__What to work on__. Each record should be written out exactly as given.

__Extracted entries__.
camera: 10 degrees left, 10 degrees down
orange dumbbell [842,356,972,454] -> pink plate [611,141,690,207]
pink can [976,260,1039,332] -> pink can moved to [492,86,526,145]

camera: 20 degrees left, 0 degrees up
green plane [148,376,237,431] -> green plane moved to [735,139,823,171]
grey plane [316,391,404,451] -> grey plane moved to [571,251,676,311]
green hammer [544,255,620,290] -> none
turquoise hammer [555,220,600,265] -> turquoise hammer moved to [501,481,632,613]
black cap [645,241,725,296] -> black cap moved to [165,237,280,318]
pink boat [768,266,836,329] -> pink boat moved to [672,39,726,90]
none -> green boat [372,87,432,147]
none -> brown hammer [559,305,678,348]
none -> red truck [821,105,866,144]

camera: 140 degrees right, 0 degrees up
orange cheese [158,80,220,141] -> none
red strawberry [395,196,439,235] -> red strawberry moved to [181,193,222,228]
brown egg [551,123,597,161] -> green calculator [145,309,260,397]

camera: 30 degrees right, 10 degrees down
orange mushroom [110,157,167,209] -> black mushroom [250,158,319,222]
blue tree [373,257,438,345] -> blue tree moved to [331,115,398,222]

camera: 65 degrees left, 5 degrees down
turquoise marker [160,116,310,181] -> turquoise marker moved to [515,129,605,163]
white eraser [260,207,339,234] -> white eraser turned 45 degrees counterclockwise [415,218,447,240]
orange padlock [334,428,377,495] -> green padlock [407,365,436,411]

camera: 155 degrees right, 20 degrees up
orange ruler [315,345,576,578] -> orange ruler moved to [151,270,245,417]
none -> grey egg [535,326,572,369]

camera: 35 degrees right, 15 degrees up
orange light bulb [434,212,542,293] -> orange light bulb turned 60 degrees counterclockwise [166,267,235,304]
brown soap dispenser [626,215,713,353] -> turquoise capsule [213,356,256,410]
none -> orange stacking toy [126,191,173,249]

__Reply__.
camera: 10 degrees left, 10 degrees down
orange dumbbell [842,356,972,454] -> pink plate [611,141,690,207]
pink can [976,260,1039,332] -> pink can moved to [492,86,526,145]

camera: 20 degrees left, 0 degrees up
green plane [148,376,237,431] -> green plane moved to [735,139,823,171]
grey plane [316,391,404,451] -> grey plane moved to [571,251,676,311]
green hammer [544,255,620,290] -> none
turquoise hammer [555,220,600,265] -> turquoise hammer moved to [501,481,632,613]
black cap [645,241,725,296] -> black cap moved to [165,237,280,318]
pink boat [768,266,836,329] -> pink boat moved to [672,39,726,90]
none -> green boat [372,87,432,147]
none -> brown hammer [559,305,678,348]
none -> red truck [821,105,866,144]

camera: 140 degrees right, 0 degrees up
orange cheese [158,80,220,141] -> none
red strawberry [395,196,439,235] -> red strawberry moved to [181,193,222,228]
brown egg [551,123,597,161] -> green calculator [145,309,260,397]

camera: 30 degrees right, 10 degrees down
orange mushroom [110,157,167,209] -> black mushroom [250,158,319,222]
blue tree [373,257,438,345] -> blue tree moved to [331,115,398,222]

camera: 65 degrees left, 5 degrees down
turquoise marker [160,116,310,181] -> turquoise marker moved to [515,129,605,163]
white eraser [260,207,339,234] -> white eraser turned 45 degrees counterclockwise [415,218,447,240]
orange padlock [334,428,377,495] -> green padlock [407,365,436,411]

camera: 155 degrees right, 20 degrees up
orange ruler [315,345,576,578] -> orange ruler moved to [151,270,245,417]
none -> grey egg [535,326,572,369]

camera: 35 degrees right, 15 degrees up
orange light bulb [434,212,542,293] -> orange light bulb turned 60 degrees counterclockwise [166,267,235,304]
brown soap dispenser [626,215,713,353] -> turquoise capsule [213,356,256,410]
none -> orange stacking toy [126,191,173,249]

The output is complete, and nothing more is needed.